ACTIVITY: Set down every entry exactly as it stands, omitting any picture.
--------------------------------------------------
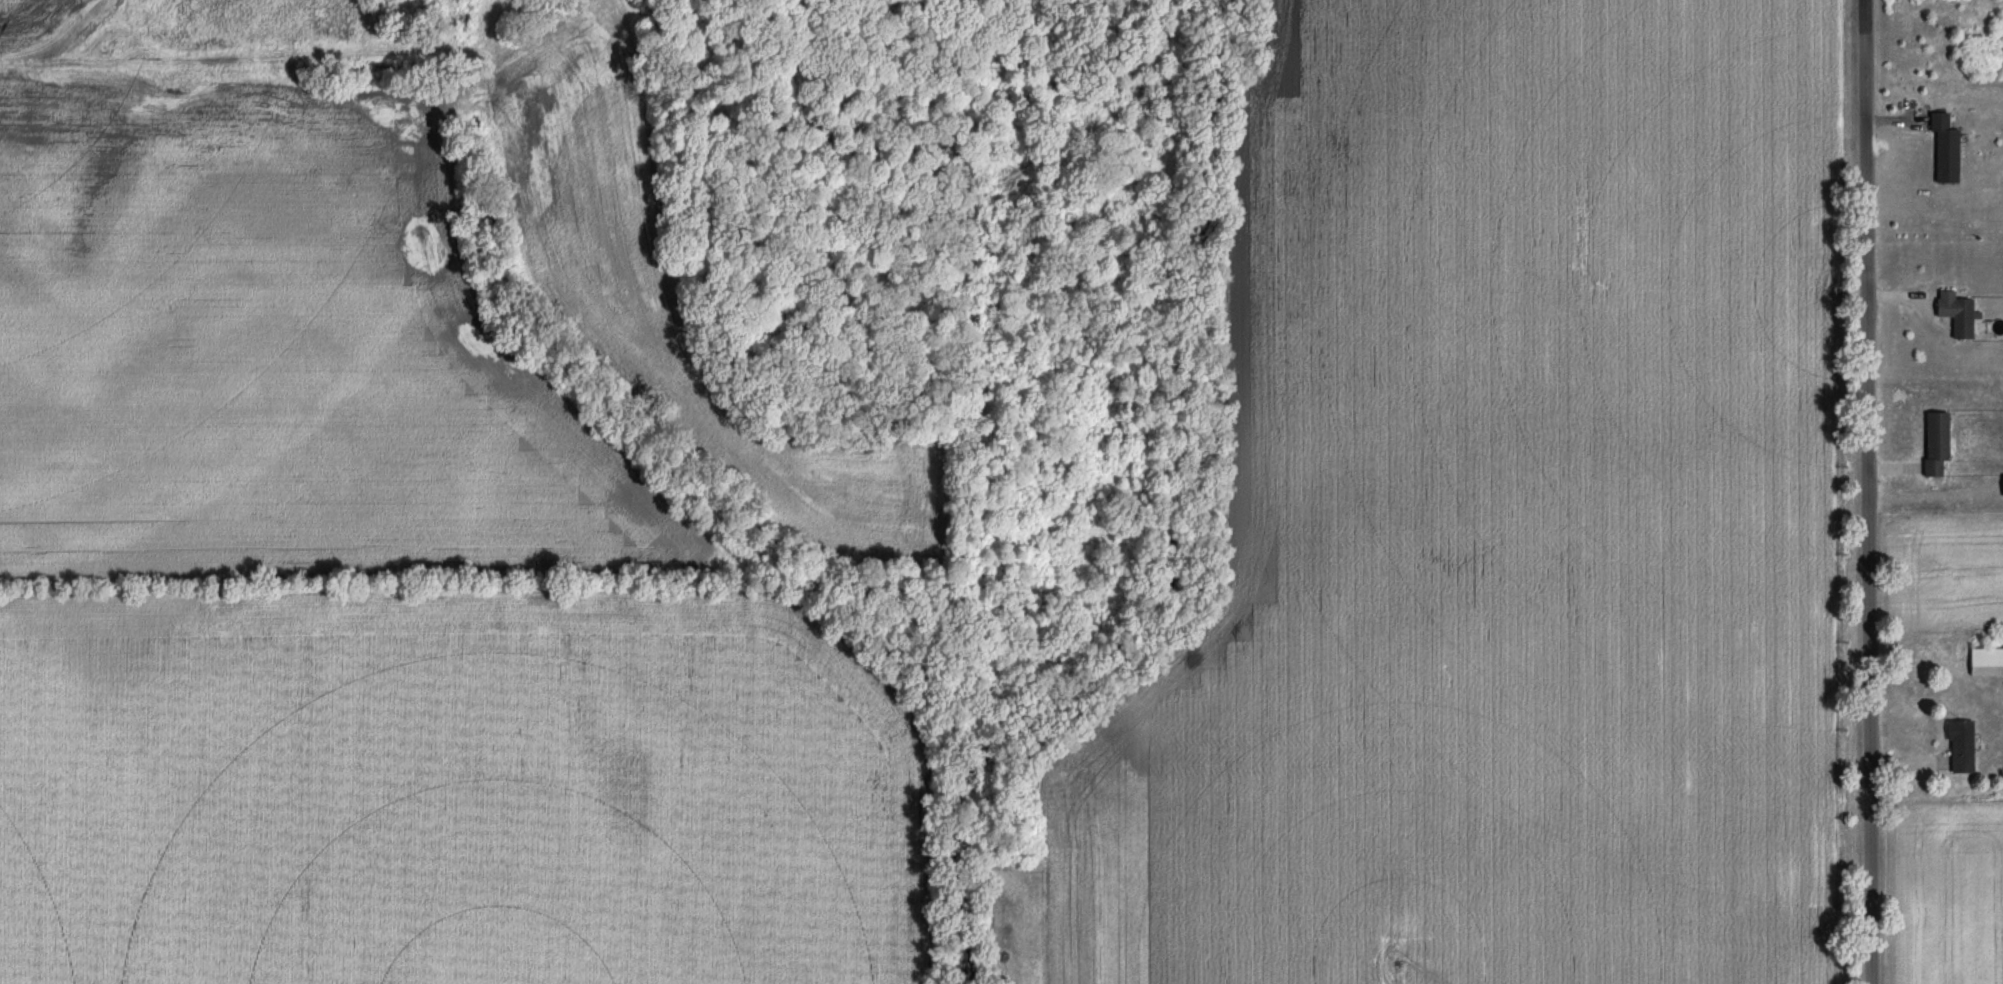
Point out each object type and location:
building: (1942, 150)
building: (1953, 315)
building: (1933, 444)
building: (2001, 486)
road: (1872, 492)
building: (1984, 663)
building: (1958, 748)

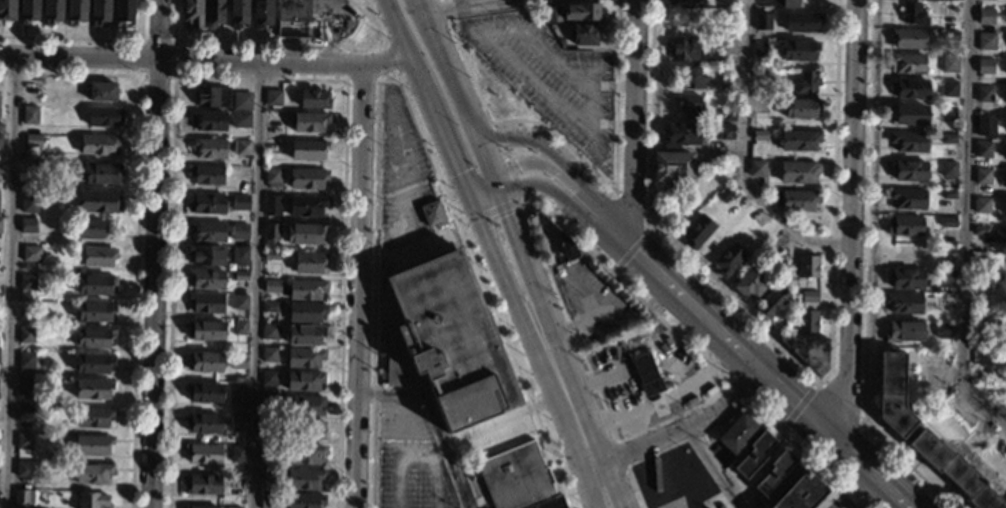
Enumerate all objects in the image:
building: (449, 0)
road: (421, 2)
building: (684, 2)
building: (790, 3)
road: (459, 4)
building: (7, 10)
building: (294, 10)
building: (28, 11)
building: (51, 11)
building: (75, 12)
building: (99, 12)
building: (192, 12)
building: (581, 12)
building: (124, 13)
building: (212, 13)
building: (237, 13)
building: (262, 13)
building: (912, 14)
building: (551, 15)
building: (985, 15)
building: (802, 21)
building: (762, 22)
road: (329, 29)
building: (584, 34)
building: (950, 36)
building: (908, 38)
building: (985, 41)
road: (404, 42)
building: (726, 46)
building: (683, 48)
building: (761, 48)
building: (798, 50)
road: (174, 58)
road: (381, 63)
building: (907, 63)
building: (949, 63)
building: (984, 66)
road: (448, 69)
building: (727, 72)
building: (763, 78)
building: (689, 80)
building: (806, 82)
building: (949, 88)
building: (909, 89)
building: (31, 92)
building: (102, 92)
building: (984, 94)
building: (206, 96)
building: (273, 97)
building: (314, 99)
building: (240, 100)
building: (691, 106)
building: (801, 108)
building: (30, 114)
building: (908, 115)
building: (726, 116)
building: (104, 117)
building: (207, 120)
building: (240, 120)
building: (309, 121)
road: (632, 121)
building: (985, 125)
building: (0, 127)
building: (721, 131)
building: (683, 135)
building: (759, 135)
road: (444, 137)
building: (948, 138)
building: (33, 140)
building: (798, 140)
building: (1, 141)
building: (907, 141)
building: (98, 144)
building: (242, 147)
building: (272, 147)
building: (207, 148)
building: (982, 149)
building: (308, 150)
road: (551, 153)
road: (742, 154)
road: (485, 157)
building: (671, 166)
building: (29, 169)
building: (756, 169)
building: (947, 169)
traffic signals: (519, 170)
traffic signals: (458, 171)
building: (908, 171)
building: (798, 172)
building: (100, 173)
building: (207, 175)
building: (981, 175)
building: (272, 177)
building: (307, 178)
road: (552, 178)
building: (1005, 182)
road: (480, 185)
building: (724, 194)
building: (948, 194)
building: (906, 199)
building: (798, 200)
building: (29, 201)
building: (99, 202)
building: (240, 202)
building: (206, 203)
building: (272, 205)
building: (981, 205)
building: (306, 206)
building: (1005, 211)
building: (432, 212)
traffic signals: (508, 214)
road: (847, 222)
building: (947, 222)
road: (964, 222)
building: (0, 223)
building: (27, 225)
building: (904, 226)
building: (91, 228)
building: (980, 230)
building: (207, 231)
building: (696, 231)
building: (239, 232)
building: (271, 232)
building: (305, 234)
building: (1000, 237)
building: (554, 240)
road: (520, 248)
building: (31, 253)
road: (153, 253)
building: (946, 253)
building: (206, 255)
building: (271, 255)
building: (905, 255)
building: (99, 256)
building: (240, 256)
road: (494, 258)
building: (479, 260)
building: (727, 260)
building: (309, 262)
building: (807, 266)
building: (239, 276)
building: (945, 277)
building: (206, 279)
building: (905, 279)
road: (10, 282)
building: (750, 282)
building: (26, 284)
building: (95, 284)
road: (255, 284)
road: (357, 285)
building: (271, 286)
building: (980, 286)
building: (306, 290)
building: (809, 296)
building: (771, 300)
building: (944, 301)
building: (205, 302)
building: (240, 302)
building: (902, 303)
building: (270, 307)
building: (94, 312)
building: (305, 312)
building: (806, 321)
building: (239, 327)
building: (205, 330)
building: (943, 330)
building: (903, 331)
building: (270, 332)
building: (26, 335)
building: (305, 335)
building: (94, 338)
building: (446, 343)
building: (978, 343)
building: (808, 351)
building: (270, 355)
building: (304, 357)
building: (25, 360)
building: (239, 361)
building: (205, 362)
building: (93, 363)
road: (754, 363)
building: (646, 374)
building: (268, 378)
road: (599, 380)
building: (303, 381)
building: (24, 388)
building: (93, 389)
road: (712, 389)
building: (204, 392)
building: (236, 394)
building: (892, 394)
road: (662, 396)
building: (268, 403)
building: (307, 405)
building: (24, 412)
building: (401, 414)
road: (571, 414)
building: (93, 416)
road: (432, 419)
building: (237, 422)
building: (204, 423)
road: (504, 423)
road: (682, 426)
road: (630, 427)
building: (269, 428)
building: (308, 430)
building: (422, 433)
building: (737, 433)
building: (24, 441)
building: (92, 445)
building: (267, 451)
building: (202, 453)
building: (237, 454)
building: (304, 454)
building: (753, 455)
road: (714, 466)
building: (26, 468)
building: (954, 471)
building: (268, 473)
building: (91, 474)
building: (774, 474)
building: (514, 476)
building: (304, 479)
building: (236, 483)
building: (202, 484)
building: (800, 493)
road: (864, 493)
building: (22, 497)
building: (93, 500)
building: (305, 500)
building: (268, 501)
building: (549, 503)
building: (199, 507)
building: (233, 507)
--------------------------------------------------
RESULT FOR THIS EXERCISE:
Point out each object type and location:
building: (1942, 150)
building: (1953, 315)
building: (1933, 444)
building: (2001, 486)
road: (1872, 492)
building: (1984, 663)
building: (1958, 748)

Enumerate all objects in the image:
building: (449, 0)
road: (421, 2)
building: (684, 2)
building: (790, 3)
road: (459, 4)
building: (7, 10)
building: (294, 10)
building: (28, 11)
building: (51, 11)
building: (75, 12)
building: (99, 12)
building: (192, 12)
building: (581, 12)
building: (124, 13)
building: (212, 13)
building: (237, 13)
building: (262, 13)
building: (912, 14)
building: (551, 15)
building: (985, 15)
building: (802, 21)
building: (762, 22)
road: (329, 29)
building: (584, 34)
building: (950, 36)
building: (908, 38)
building: (985, 41)
road: (404, 42)
building: (726, 46)
building: (683, 48)
building: (761, 48)
building: (798, 50)
road: (174, 58)
road: (381, 63)
building: (907, 63)
building: (949, 63)
building: (984, 66)
road: (448, 69)
building: (727, 72)
building: (763, 78)
building: (689, 80)
building: (806, 82)
building: (949, 88)
building: (909, 89)
building: (31, 92)
building: (102, 92)
building: (984, 94)
building: (206, 96)
building: (273, 97)
building: (314, 99)
building: (240, 100)
building: (691, 106)
building: (801, 108)
building: (30, 114)
building: (908, 115)
building: (726, 116)
building: (104, 117)
building: (207, 120)
building: (240, 120)
building: (309, 121)
road: (632, 121)
building: (985, 125)
building: (0, 127)
building: (721, 131)
building: (683, 135)
building: (759, 135)
road: (444, 137)
building: (948, 138)
building: (33, 140)
building: (798, 140)
building: (1, 141)
building: (907, 141)
building: (98, 144)
building: (242, 147)
building: (272, 147)
building: (207, 148)
building: (982, 149)
building: (308, 150)
road: (551, 153)
road: (742, 154)
road: (485, 157)
building: (671, 166)
building: (29, 169)
building: (756, 169)
building: (947, 169)
traffic signals: (519, 170)
traffic signals: (458, 171)
building: (908, 171)
building: (798, 172)
building: (100, 173)
building: (207, 175)
building: (981, 175)
building: (272, 177)
building: (307, 178)
road: (552, 178)
building: (1005, 182)
road: (480, 185)
building: (724, 194)
building: (948, 194)
building: (906, 199)
building: (798, 200)
building: (29, 201)
building: (99, 202)
building: (240, 202)
building: (206, 203)
building: (272, 205)
building: (981, 205)
building: (306, 206)
building: (1005, 211)
building: (432, 212)
traffic signals: (508, 214)
road: (847, 222)
building: (947, 222)
road: (964, 222)
building: (0, 223)
building: (27, 225)
building: (904, 226)
building: (91, 228)
building: (980, 230)
building: (207, 231)
building: (696, 231)
building: (239, 232)
building: (271, 232)
building: (305, 234)
building: (1000, 237)
building: (554, 240)
road: (520, 248)
building: (31, 253)
road: (153, 253)
building: (946, 253)
building: (206, 255)
building: (271, 255)
building: (905, 255)
building: (99, 256)
building: (240, 256)
road: (494, 258)
building: (479, 260)
building: (727, 260)
building: (309, 262)
building: (807, 266)
building: (239, 276)
building: (945, 277)
building: (206, 279)
building: (905, 279)
road: (10, 282)
building: (750, 282)
building: (26, 284)
building: (95, 284)
road: (255, 284)
road: (357, 285)
building: (271, 286)
building: (980, 286)
building: (306, 290)
building: (809, 296)
building: (771, 300)
building: (944, 301)
building: (205, 302)
building: (240, 302)
building: (902, 303)
building: (270, 307)
building: (94, 312)
building: (305, 312)
building: (806, 321)
building: (239, 327)
building: (205, 330)
building: (943, 330)
building: (903, 331)
building: (270, 332)
building: (26, 335)
building: (305, 335)
building: (94, 338)
building: (446, 343)
building: (978, 343)
building: (808, 351)
building: (270, 355)
building: (304, 357)
building: (25, 360)
building: (239, 361)
building: (205, 362)
building: (93, 363)
road: (754, 363)
building: (646, 374)
building: (268, 378)
road: (599, 380)
building: (303, 381)
building: (24, 388)
building: (93, 389)
road: (712, 389)
building: (204, 392)
building: (236, 394)
building: (892, 394)
road: (662, 396)
building: (268, 403)
building: (307, 405)
building: (24, 412)
building: (401, 414)
road: (571, 414)
building: (93, 416)
road: (432, 419)
building: (237, 422)
building: (204, 423)
road: (504, 423)
road: (682, 426)
road: (630, 427)
building: (269, 428)
building: (308, 430)
building: (422, 433)
building: (737, 433)
building: (24, 441)
building: (92, 445)
building: (267, 451)
building: (202, 453)
building: (237, 454)
building: (304, 454)
building: (753, 455)
road: (714, 466)
building: (26, 468)
building: (954, 471)
building: (268, 473)
building: (91, 474)
building: (774, 474)
building: (514, 476)
building: (304, 479)
building: (236, 483)
building: (202, 484)
building: (800, 493)
road: (864, 493)
building: (22, 497)
building: (93, 500)
building: (305, 500)
building: (268, 501)
building: (549, 503)
building: (199, 507)
building: (233, 507)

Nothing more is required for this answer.